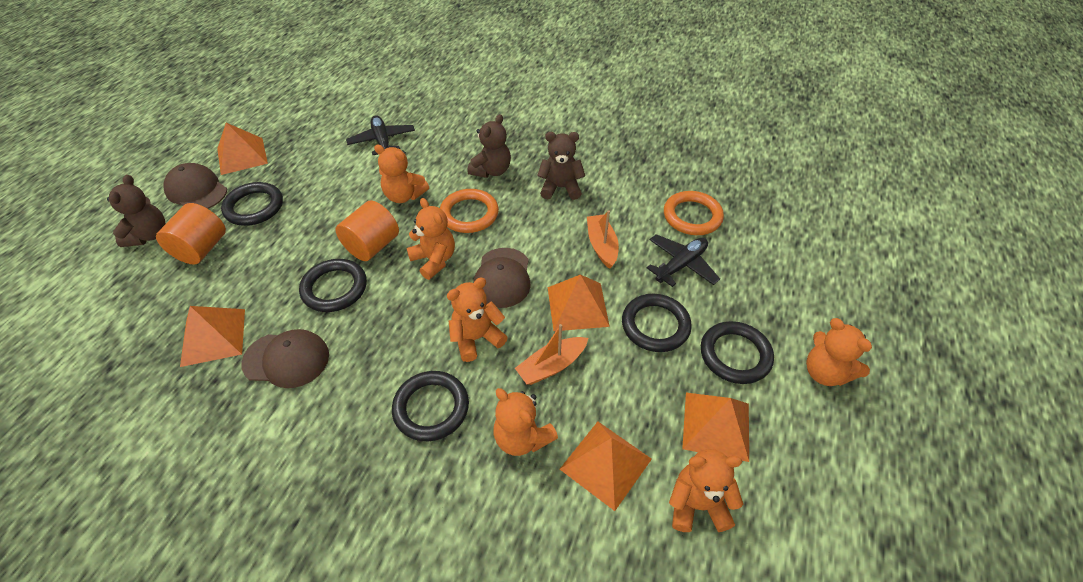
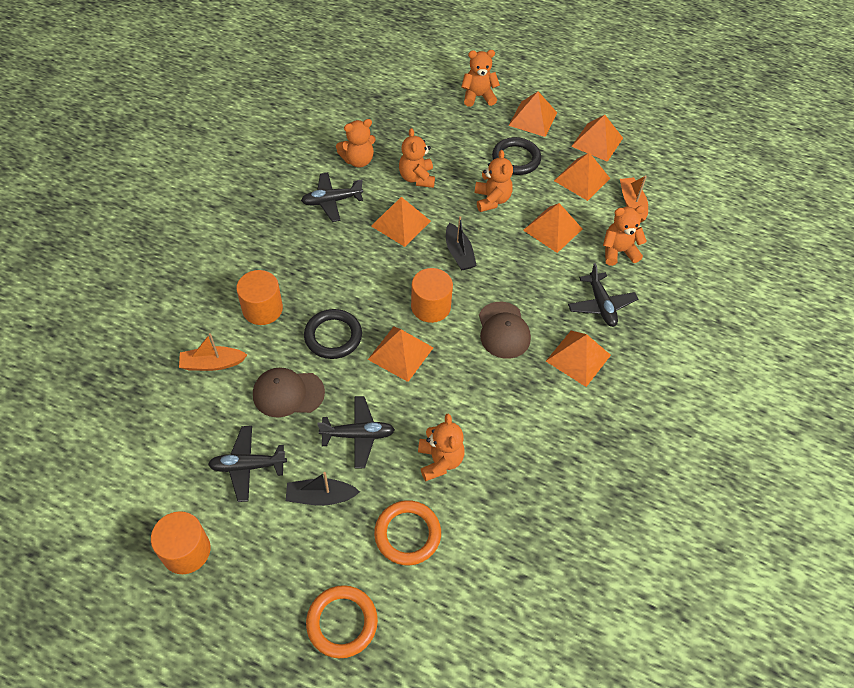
black boat: 0 -> 2
black plane: 2 -> 4
black ring: 5 -> 2
brown cap: 3 -> 2
brown teddy bear: 3 -> 0
orange cylinder: 2 -> 3
orange pyramid: 5 -> 7

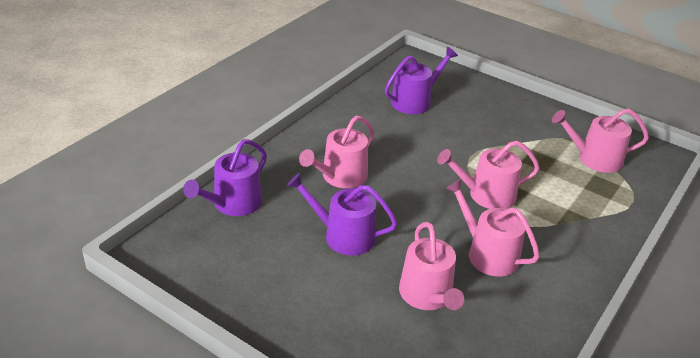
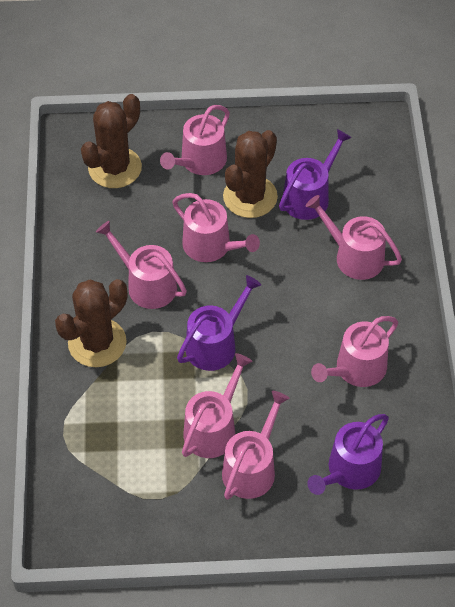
brown cactus: 0 -> 3
pink watering can: 5 -> 7

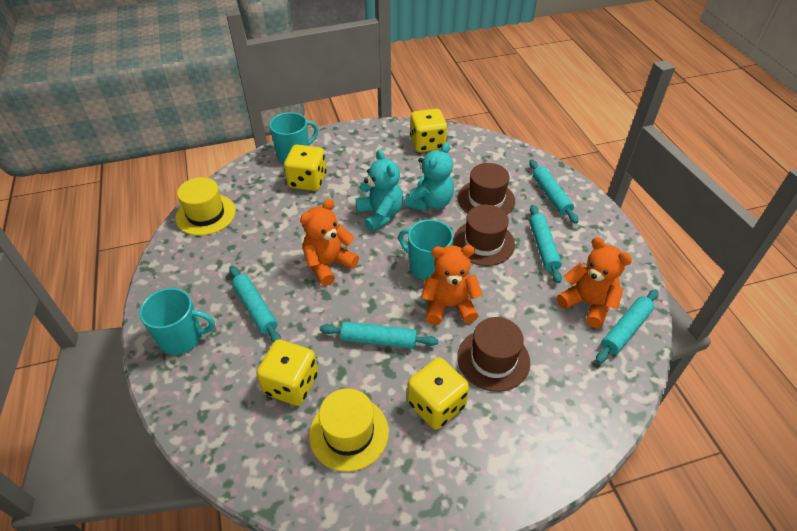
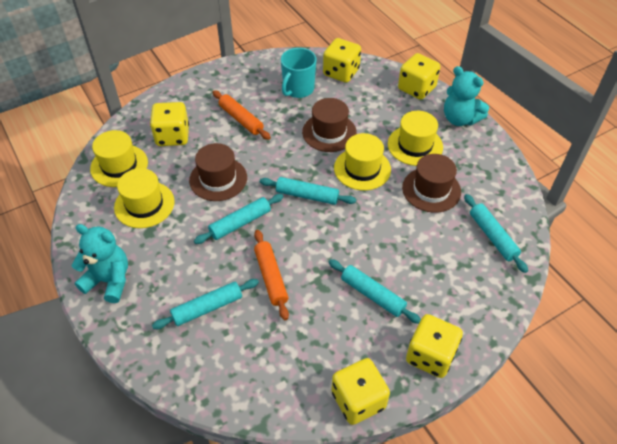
orange rolling pin: 0 -> 2
orange teddy bear: 3 -> 0
turquoise mug: 3 -> 1
yellow dice: 4 -> 5
yellow hat: 2 -> 4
------------------------------------------------------------------------
> **THE PROBLEM**: Find the word "bear" in the entries above. Copy every line that has it.

> **RESPONSE AREA**:
brown teddy bear: 3 -> 0
orange teddy bear: 3 -> 0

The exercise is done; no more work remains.